▸ **THE TASK**: Copy out the entries below verbatim, beginning with the line that contains "movie (962, 132)" and continuing through the last line of the entries.

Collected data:
--- Begin ---
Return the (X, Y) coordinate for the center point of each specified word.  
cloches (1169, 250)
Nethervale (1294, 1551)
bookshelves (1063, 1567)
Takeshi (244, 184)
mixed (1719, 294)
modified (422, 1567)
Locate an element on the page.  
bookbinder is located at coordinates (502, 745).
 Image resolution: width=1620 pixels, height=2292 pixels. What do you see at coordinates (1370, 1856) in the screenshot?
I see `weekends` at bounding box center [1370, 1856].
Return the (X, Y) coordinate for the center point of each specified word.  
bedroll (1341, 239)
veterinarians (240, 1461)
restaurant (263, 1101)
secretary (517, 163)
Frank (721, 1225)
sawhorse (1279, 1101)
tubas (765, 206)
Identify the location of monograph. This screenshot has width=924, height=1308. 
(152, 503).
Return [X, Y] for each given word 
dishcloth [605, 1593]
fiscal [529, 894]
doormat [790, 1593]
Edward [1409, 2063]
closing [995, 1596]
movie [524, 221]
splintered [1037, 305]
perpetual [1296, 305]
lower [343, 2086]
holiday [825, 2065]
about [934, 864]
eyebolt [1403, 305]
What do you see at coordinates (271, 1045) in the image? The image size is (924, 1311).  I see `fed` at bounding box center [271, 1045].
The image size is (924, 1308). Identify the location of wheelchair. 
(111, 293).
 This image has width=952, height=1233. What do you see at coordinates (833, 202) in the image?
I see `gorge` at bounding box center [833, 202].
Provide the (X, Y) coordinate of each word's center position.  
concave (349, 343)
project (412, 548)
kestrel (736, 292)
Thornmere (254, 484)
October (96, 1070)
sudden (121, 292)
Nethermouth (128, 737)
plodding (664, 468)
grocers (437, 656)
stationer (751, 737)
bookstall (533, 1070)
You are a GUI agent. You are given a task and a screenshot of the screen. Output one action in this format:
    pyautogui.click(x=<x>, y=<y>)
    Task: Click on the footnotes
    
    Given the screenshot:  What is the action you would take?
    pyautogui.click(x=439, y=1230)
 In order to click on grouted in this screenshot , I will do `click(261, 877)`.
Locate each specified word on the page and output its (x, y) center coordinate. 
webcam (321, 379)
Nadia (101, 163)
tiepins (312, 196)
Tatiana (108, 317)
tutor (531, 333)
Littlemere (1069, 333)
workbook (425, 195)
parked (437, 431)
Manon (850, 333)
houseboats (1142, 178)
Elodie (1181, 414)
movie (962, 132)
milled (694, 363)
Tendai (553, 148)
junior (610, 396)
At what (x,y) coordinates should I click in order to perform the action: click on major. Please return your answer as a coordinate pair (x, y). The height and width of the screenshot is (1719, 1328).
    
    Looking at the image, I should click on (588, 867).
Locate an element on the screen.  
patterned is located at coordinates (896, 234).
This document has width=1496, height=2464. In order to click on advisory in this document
--- End ---
▸ **WORKED SOLUTION**:
movie (962, 132)
milled (694, 363)
Tendai (553, 148)
junior (610, 396)
At what (x,y) coordinates should I click in order to perform the action: click on major. Please return your answer as a coordinate pair (x, y). The height and width of the screenshot is (1719, 1328).
    
    Looking at the image, I should click on (588, 867).
Locate an element on the screen.  
patterned is located at coordinates (896, 234).
This document has width=1496, height=2464. In order to click on advisory in this document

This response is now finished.